EXERCISE INSTRUCTIONS — Exactly the lines from the line containing "KEYS pin K3: 15 -> 3" through the last line of the entries below should appear in the answer, reproduced verbatim.

Before and after images

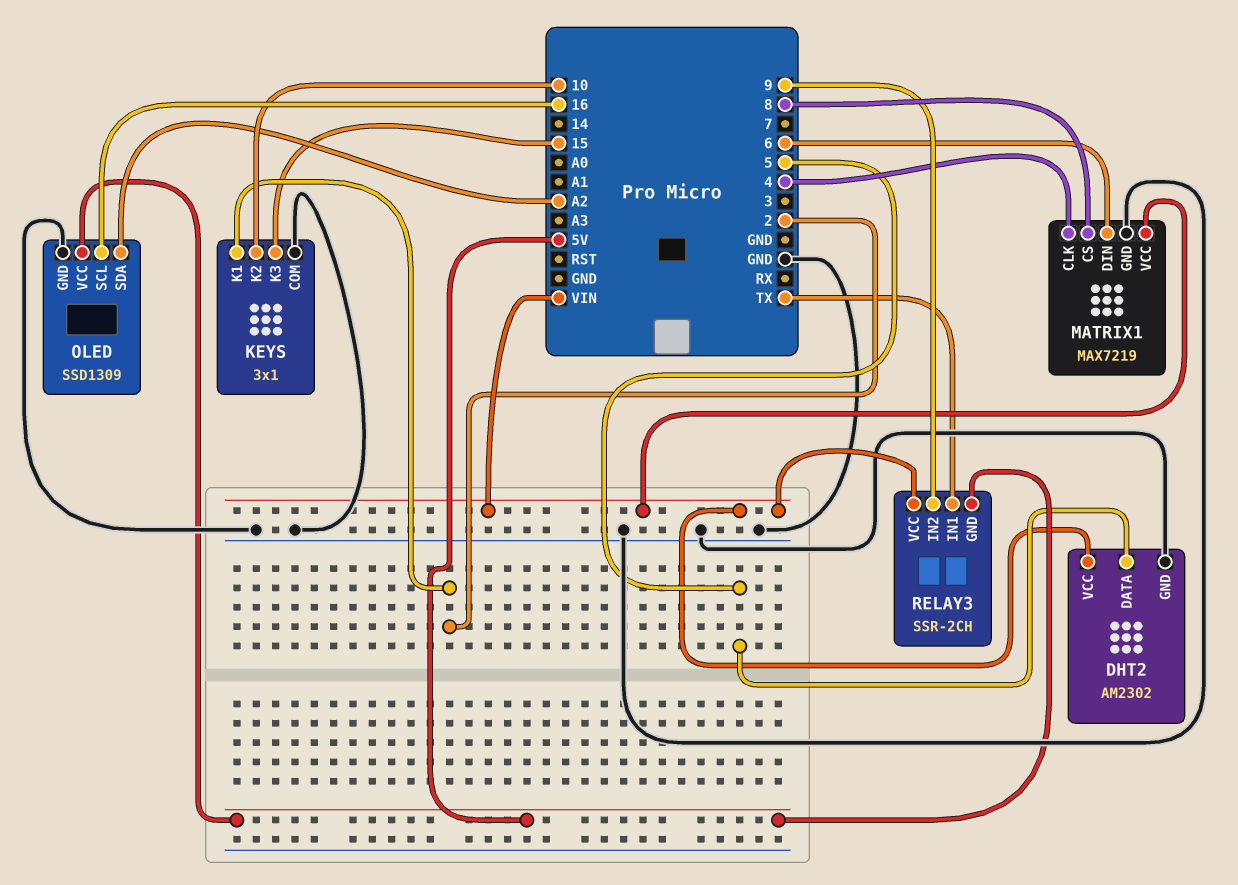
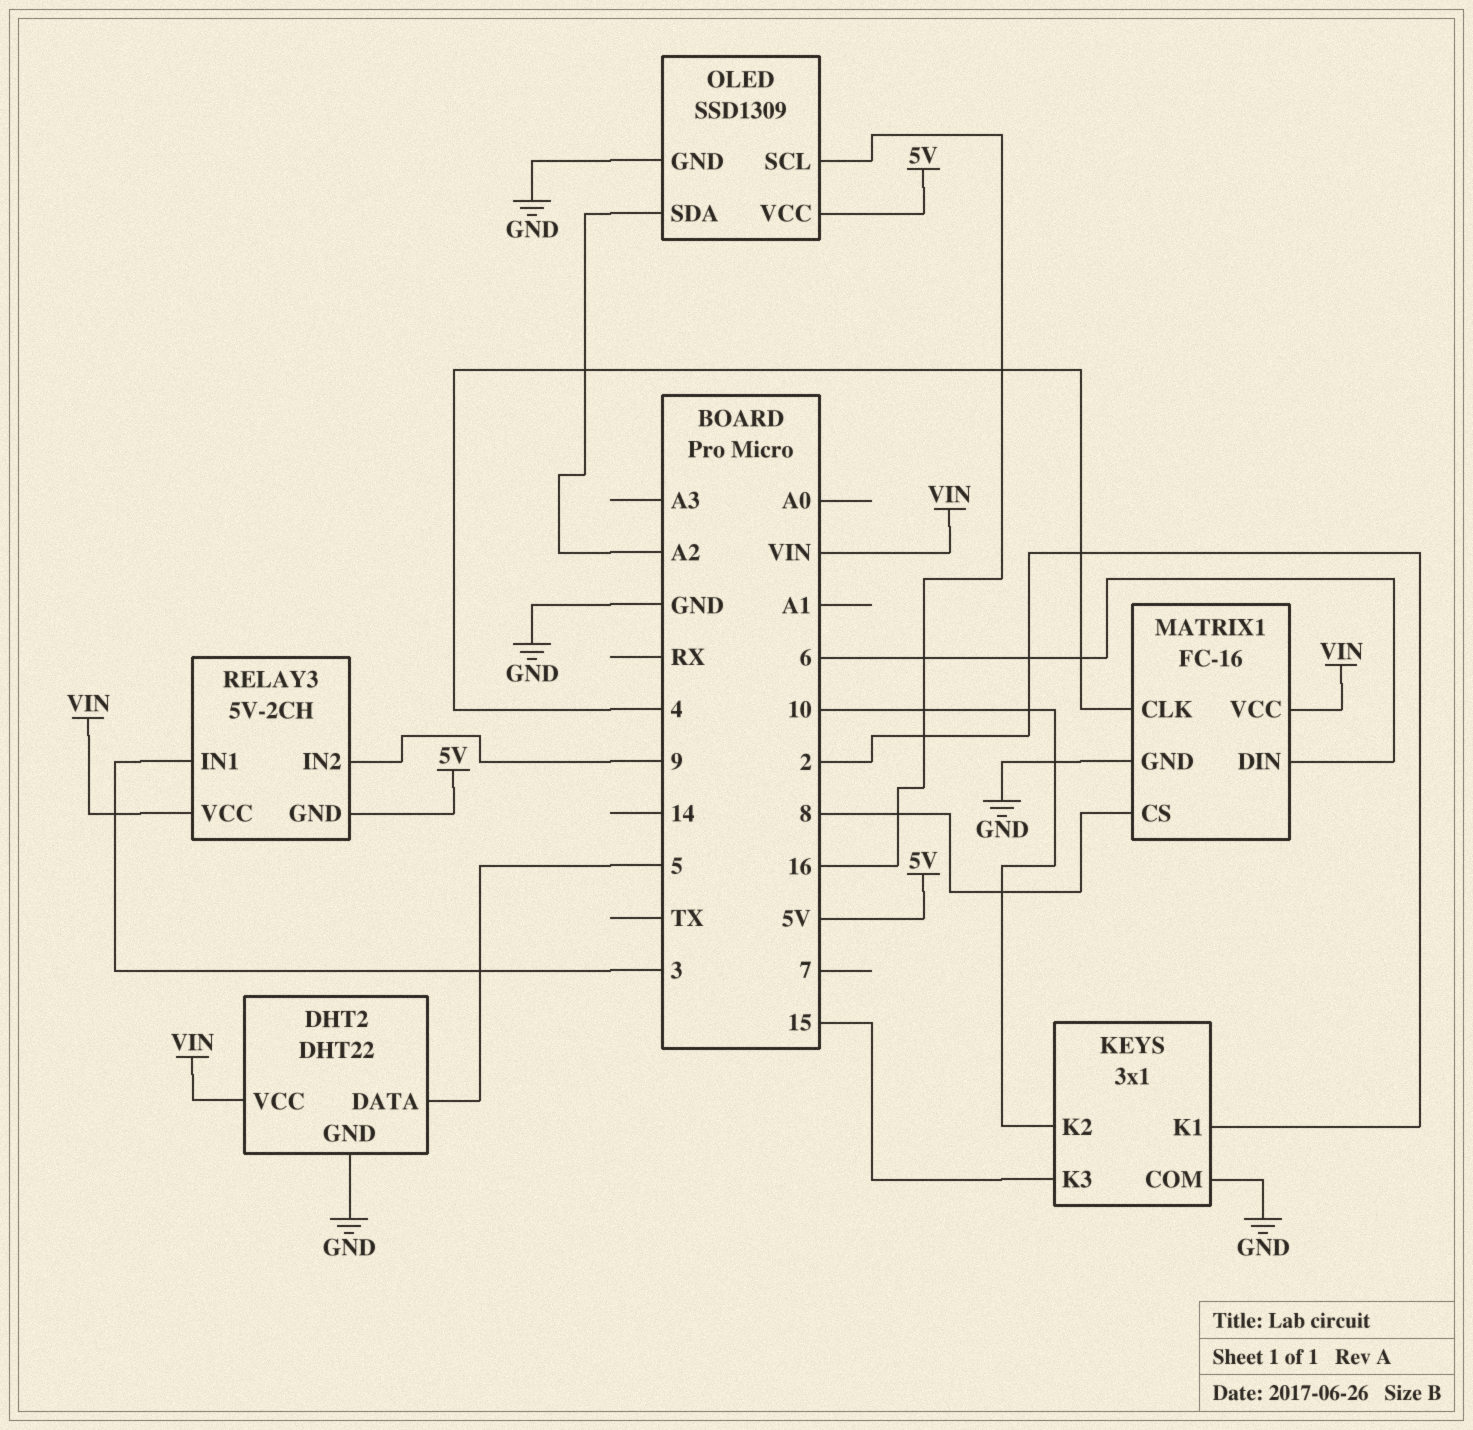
DHT2: AM2302 -> DHT22
MATRIX1: MAX7219 -> FC-16
RELAY3: SSR-2CH -> 5V-2CH
RELAY3 pin IN1: TX -> 3

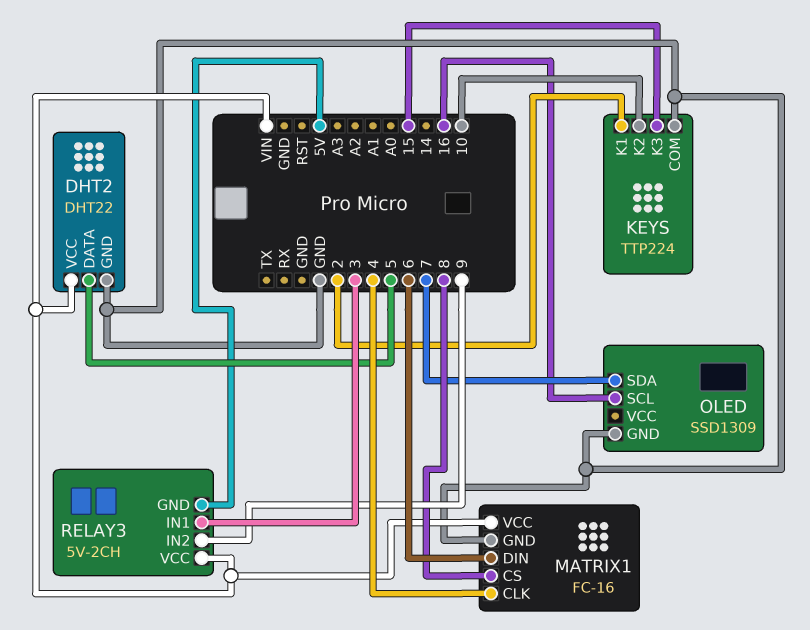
KEYS: 3x1 -> TTP224
OLED pin SDA: A2 -> 7
OLED pin VCC: 5V -> none

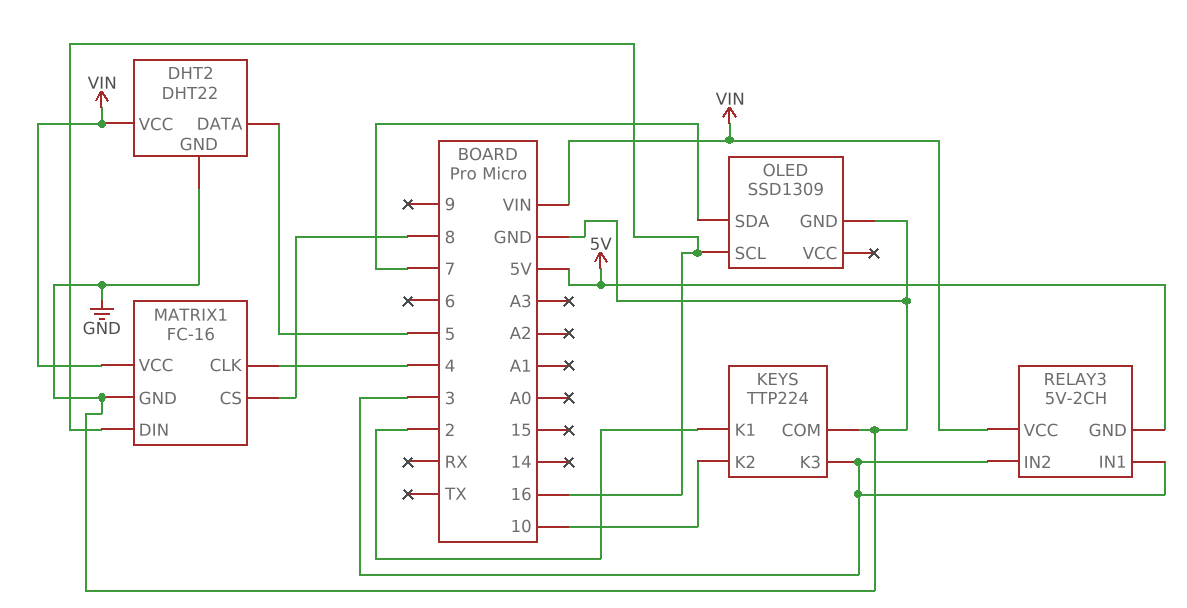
KEYS pin K3: 15 -> 3
MATRIX1 pin DIN: 6 -> 16
RELAY3 pin IN2: 9 -> 3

SOLUTION TO THE EXERCISE —
KEYS pin K3: 15 -> 3
MATRIX1 pin DIN: 6 -> 16
RELAY3 pin IN2: 9 -> 3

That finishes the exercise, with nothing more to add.